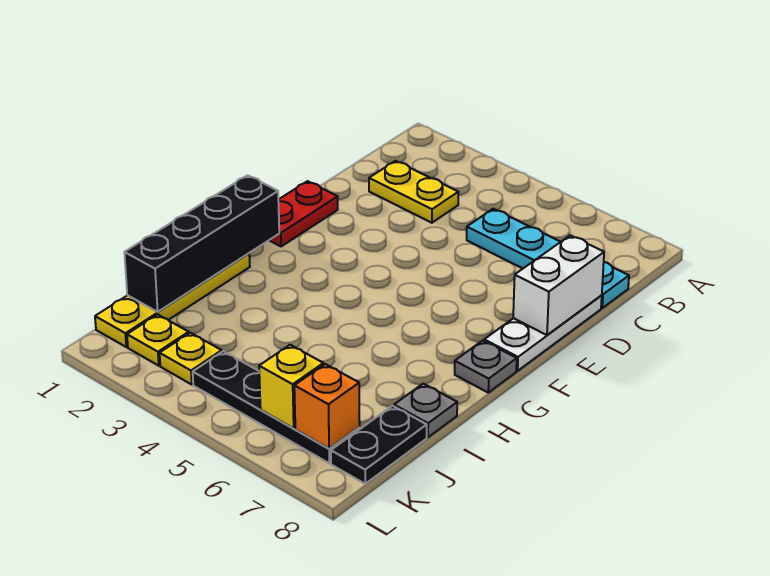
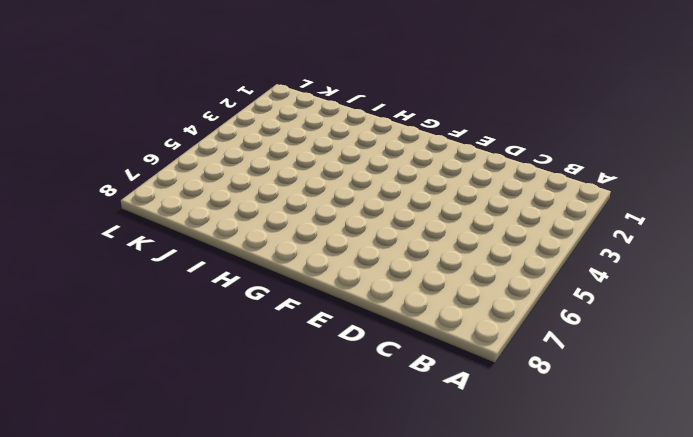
none -> yellow plate C2:C3 level 1
none -> cyan plate C5:C8 level 1
none -> white plate D8:F8 level 1

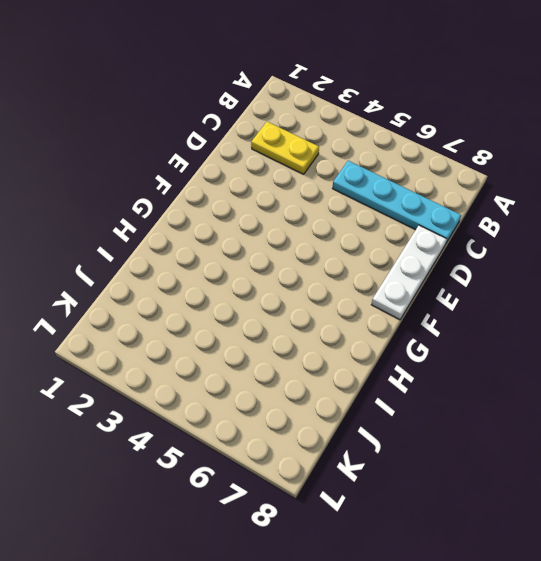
none -> red plate E1:F1 level 1
none -> grey plate G8 level 1
none -> yellow plate H1:K1 level 1

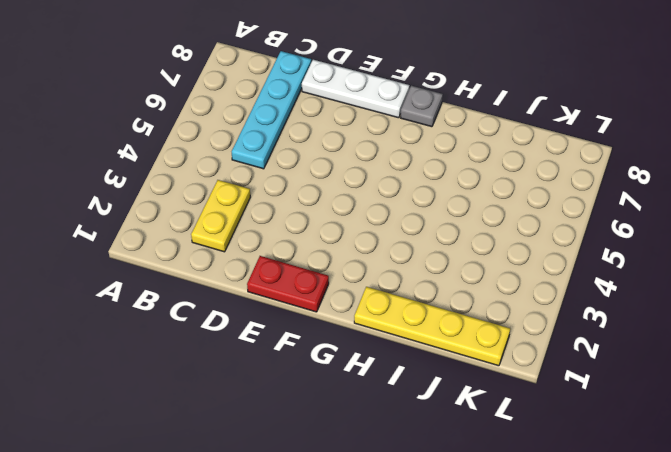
none -> grey plate I8 level 1
none -> black plate J8:K8 level 1
none -> yellow plate K2 level 1

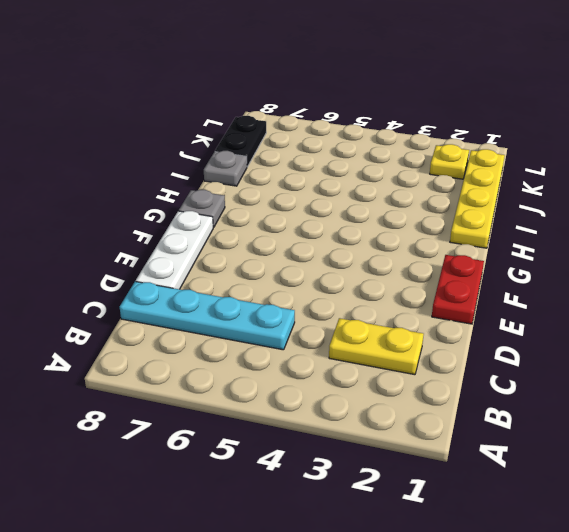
none -> yellow plate K3 level 1
none -> black plate K4:K7 level 1
none -> white brick D8:E8 level 2

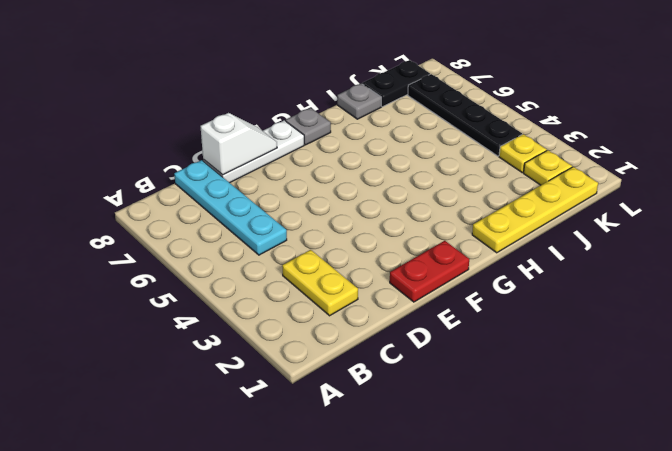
white slope D8:E8 level 2 top D -> white brick D8:E8 level 2
none -> black brick G1:J1 level 2
none -> yellow brick K6 level 2
none -> orange brick K7 level 2

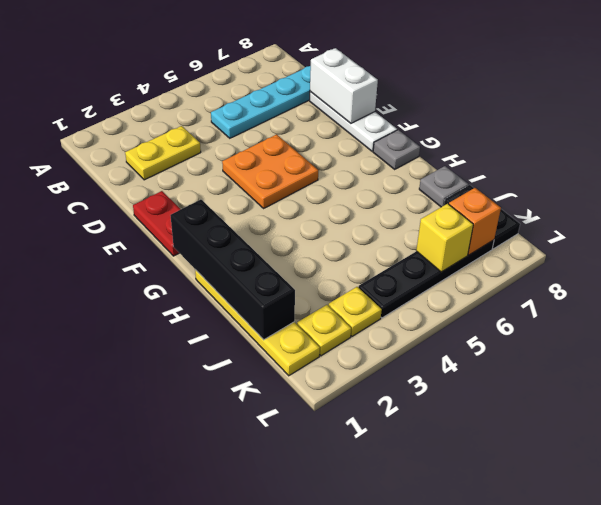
orange plate E4:F5 level 1 -> none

◆ **TASK DETAILS**: From the line containing "none -> yellow brick K6 level 2" down to the end of the data above, reproduce each line exactly; no pictures.

◆ **SOLUTION TO THE PROBLEM**:
none -> yellow brick K6 level 2
none -> orange brick K7 level 2

orange plate E4:F5 level 1 -> none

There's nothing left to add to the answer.